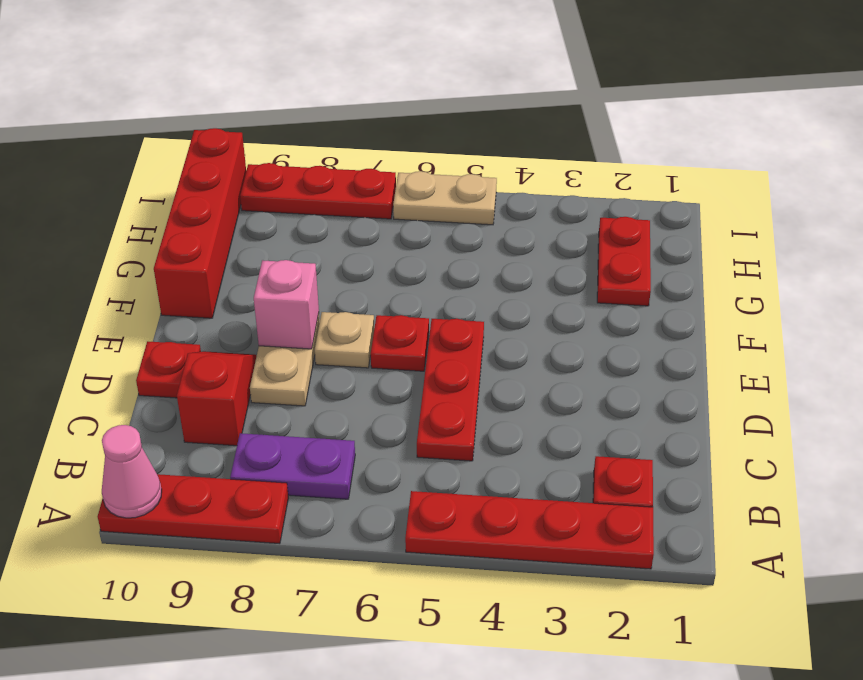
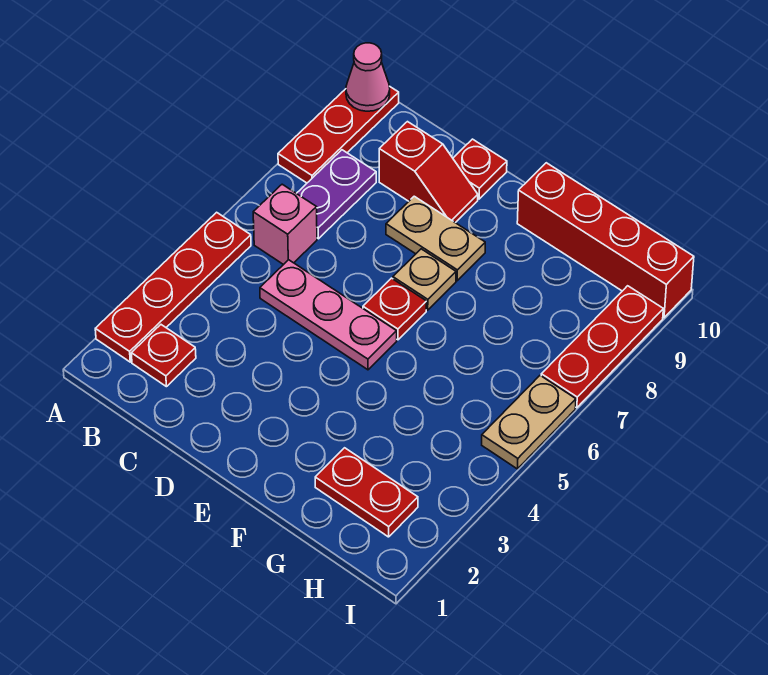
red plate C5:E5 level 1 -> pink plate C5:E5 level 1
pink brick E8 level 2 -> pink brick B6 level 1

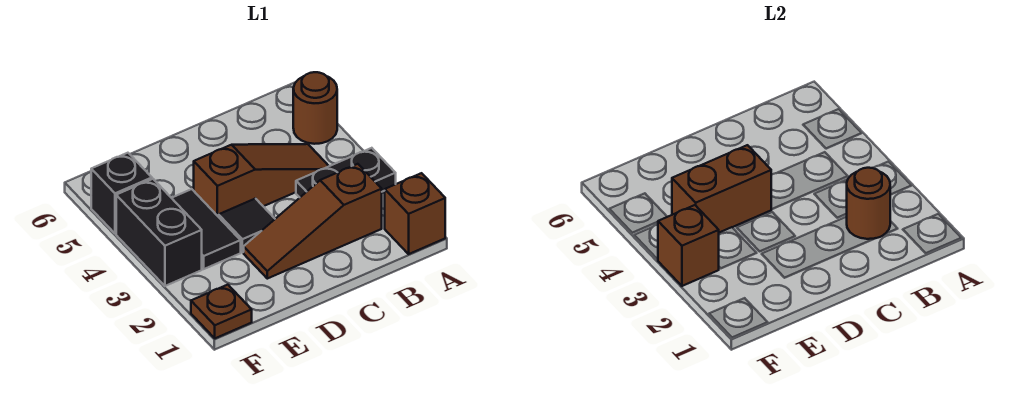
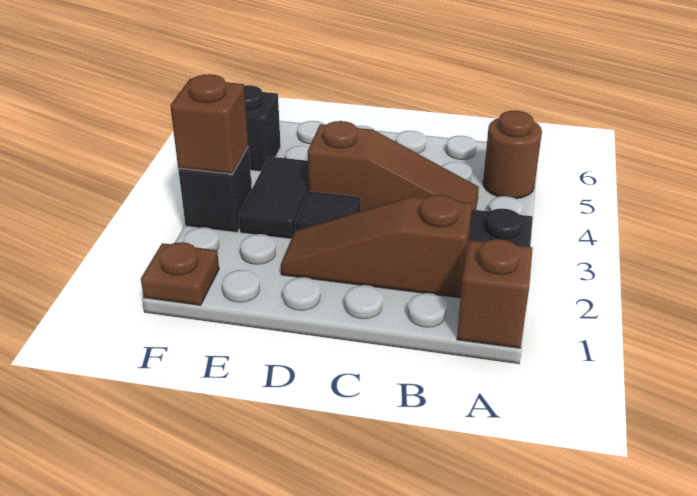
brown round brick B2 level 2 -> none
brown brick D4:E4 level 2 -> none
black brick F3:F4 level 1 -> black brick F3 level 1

────────────────────

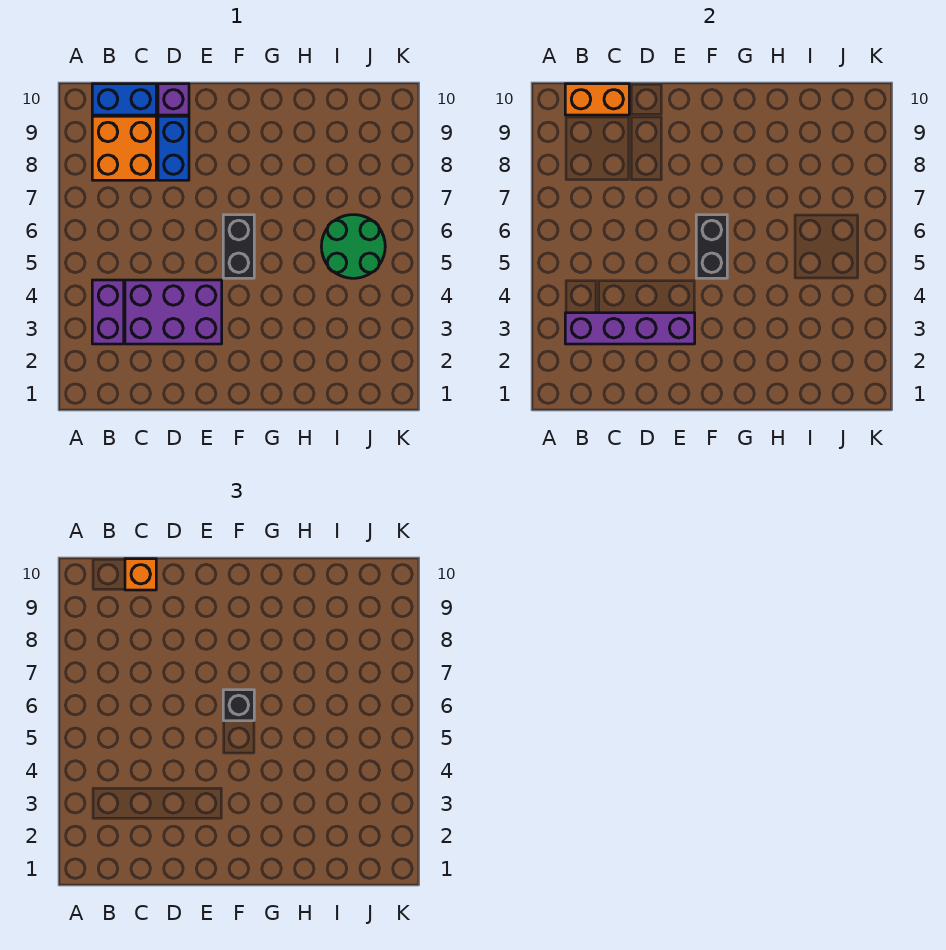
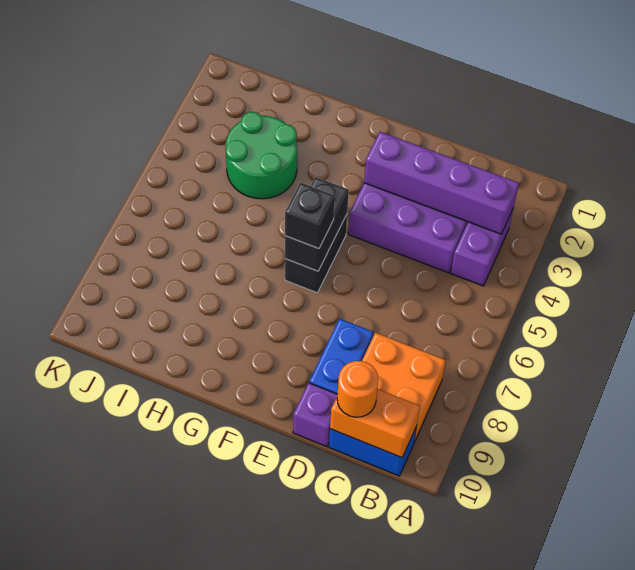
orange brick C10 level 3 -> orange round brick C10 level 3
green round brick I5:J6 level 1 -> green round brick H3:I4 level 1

────────────────────

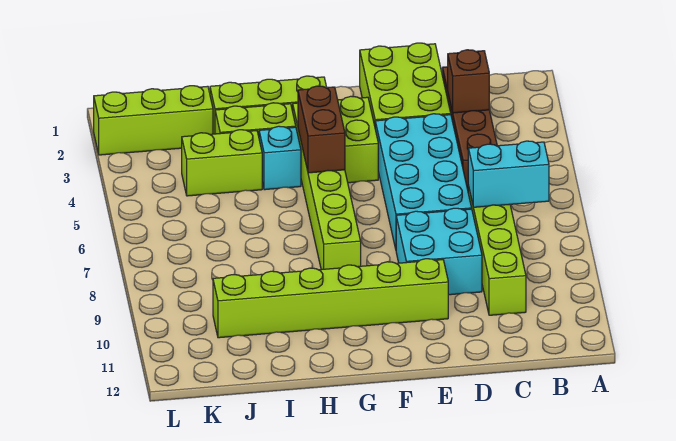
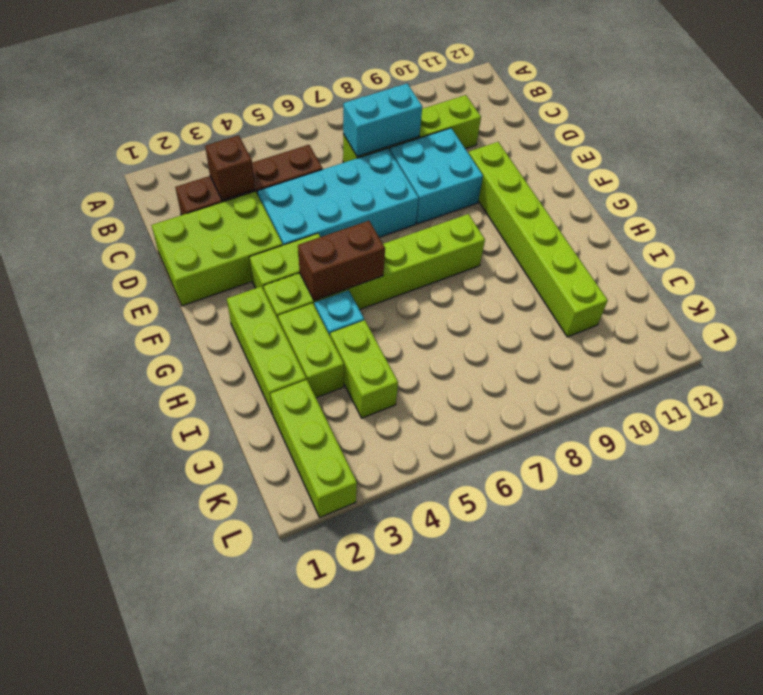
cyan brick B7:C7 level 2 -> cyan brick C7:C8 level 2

────────────────────

Work task |
Each line in the data that holds the word "brown" must be copied.

Your solution |
brown round brick B2 level 2 -> none
brown brick D4:E4 level 2 -> none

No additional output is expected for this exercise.